Aim of the task:
Only a number is expected: how many lines in these records mention the word "black"?

[Dataset entries]
◇ ◇ ◇ ◇
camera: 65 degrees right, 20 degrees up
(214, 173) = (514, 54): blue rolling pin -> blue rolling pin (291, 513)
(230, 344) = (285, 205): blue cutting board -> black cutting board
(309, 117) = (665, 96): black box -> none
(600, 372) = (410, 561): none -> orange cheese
◇ ◇ ◇ ◇
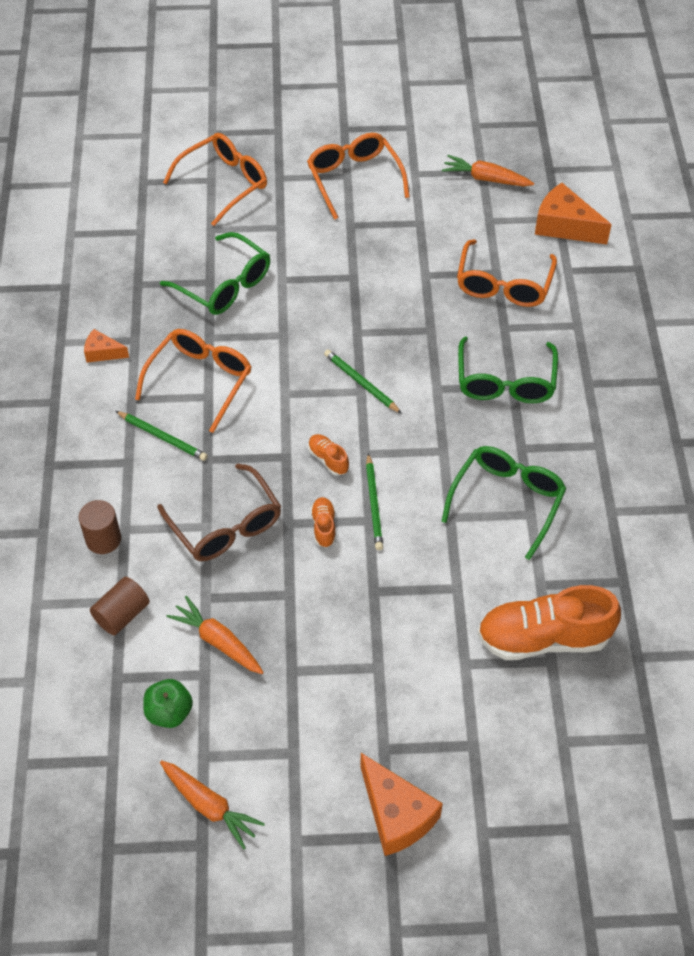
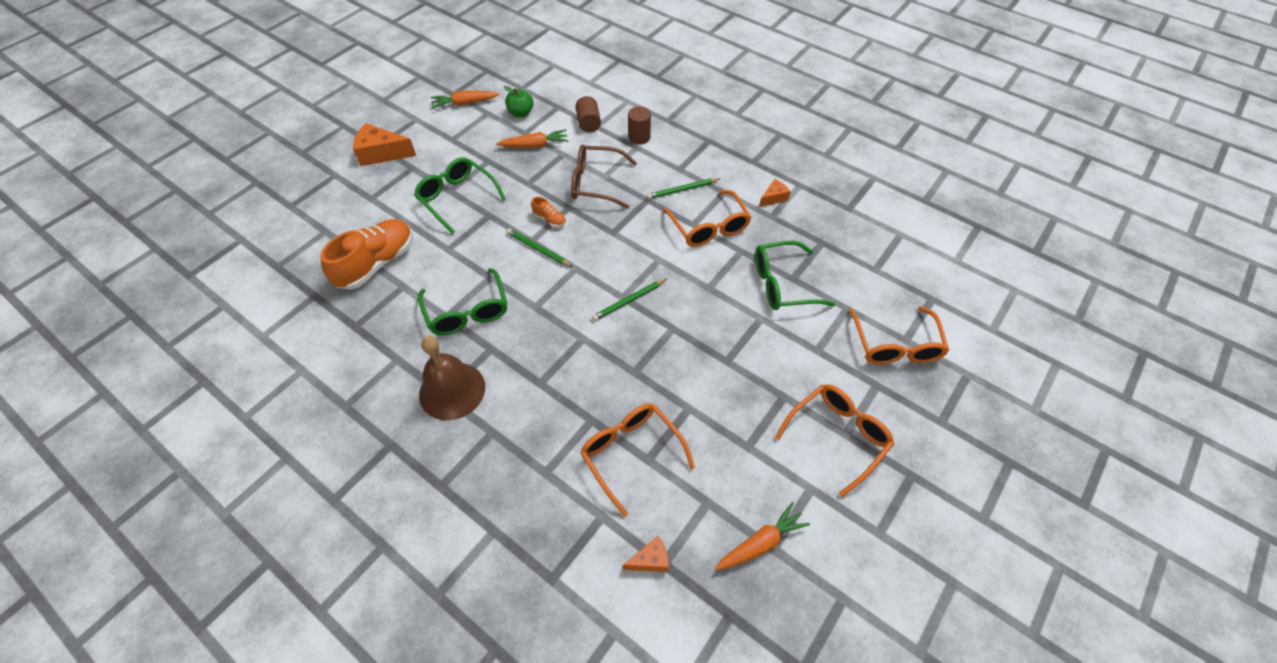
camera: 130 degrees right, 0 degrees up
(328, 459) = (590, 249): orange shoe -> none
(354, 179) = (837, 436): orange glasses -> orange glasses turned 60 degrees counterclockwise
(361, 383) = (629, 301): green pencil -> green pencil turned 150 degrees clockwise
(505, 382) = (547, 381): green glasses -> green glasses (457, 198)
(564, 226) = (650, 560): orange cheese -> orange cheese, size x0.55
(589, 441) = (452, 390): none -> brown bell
◇ ◇ ◇ ◇
Answer to the exercise:
2